* _DATASET ENTRIES_:
* * * * * * *
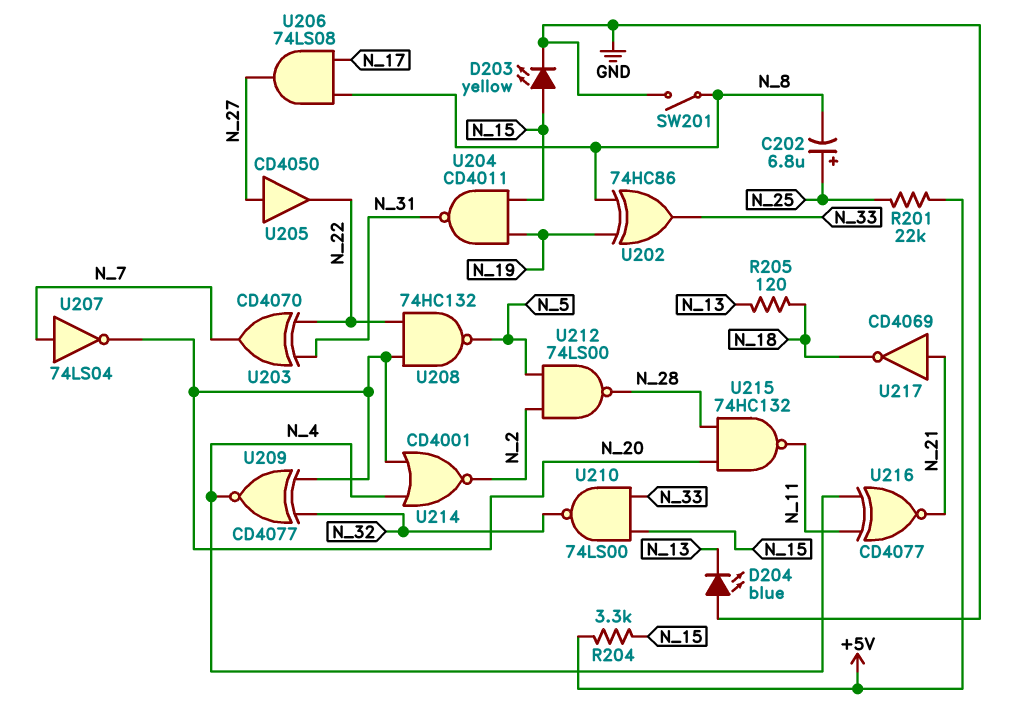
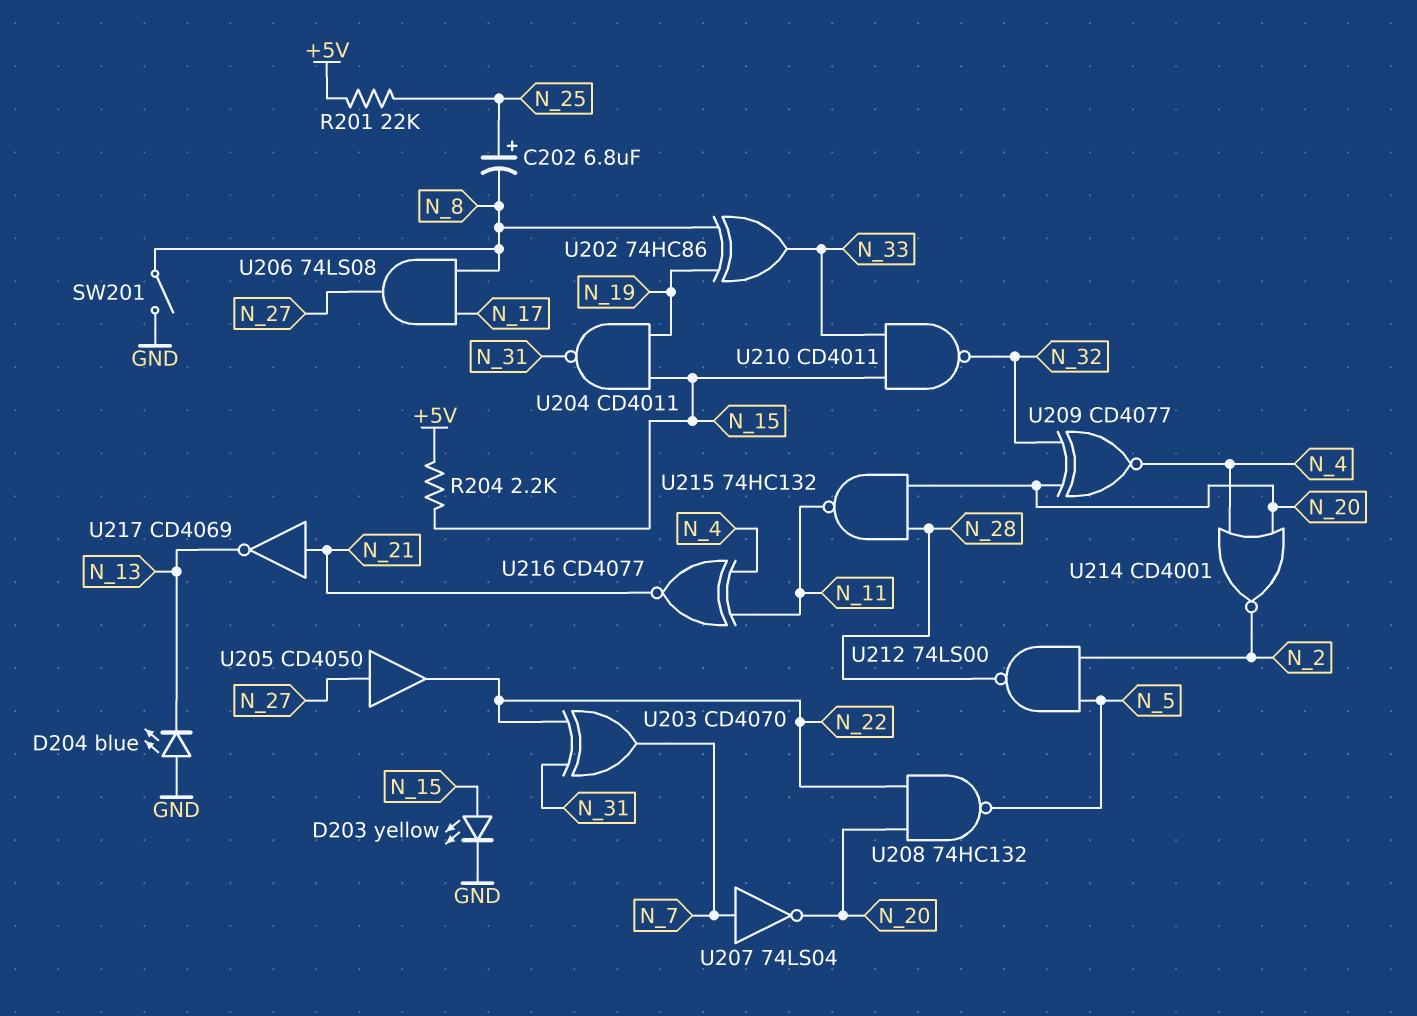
R204: 3.3k (+5V, N_15) -> 2.2k (+5V, N_15)
R205: 120 (N_13, N_18) -> none
U210: NAND 74LS00 (in N_15, in N_33, out N_32) -> NAND CD4011 (in N_15, in N_33, out N_32)
U217: NOT CD4069 (in N_21, out N_18) -> NOT CD4069 (in N_21, out N_13)

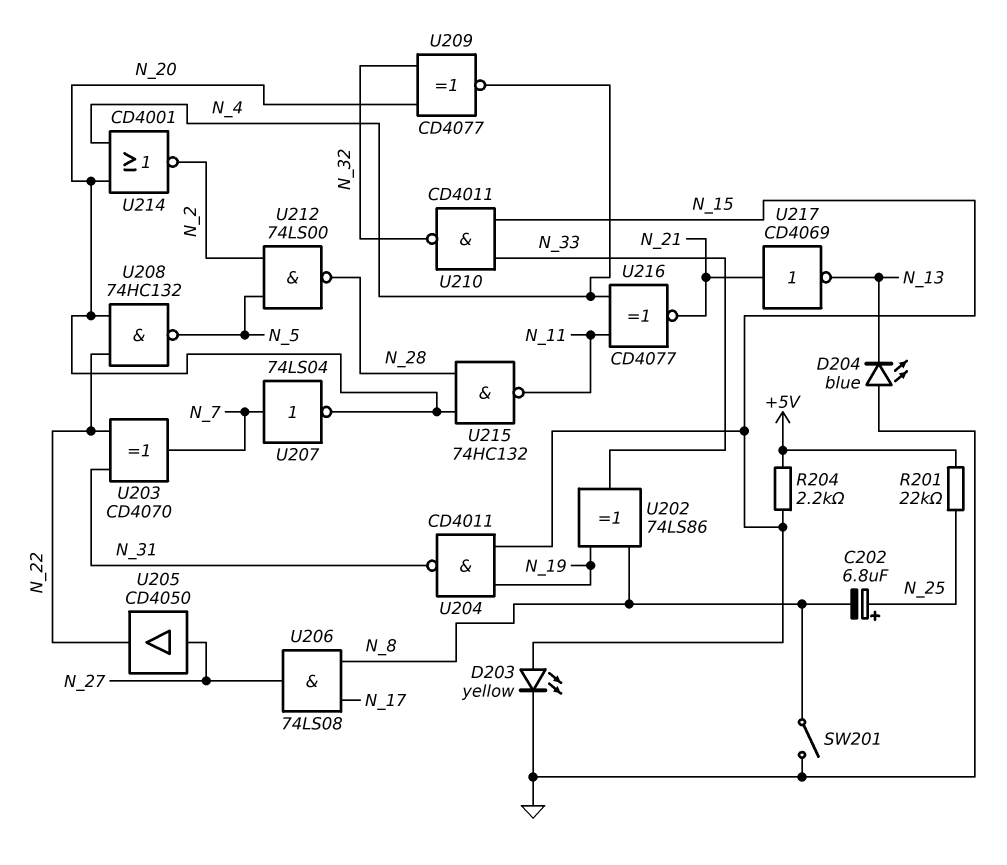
U202: XOR 74HC86 (in N_8, in N_19, out N_33) -> XOR 74LS86 (in N_8, in N_19, out N_33)

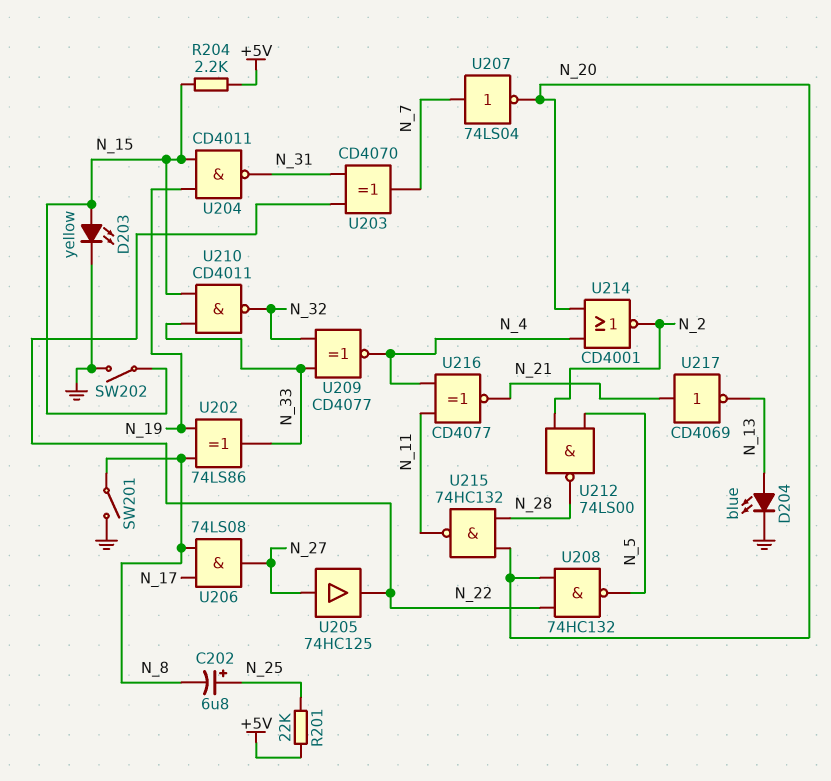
D204: LED blue (A GND, K N_13) -> LED blue (A N_13, K GND)
SW202: none -> switch (GND, N_15)
U205: buffer CD4050 (in N_27, out N_22) -> buffer 74HC125 (in N_27, out N_22)
U209: XNOR CD4077 (in N_20, in N_32, out N_4) -> XNOR CD4077 (in N_32, in N_33, out N_4)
* * * * * * *
* _WHAT YOU ARE ASKED TO DO_: What is the number of lines in the listing that contain the string "none"? Reply with that number alone.

* _ANSWER BOX_: 2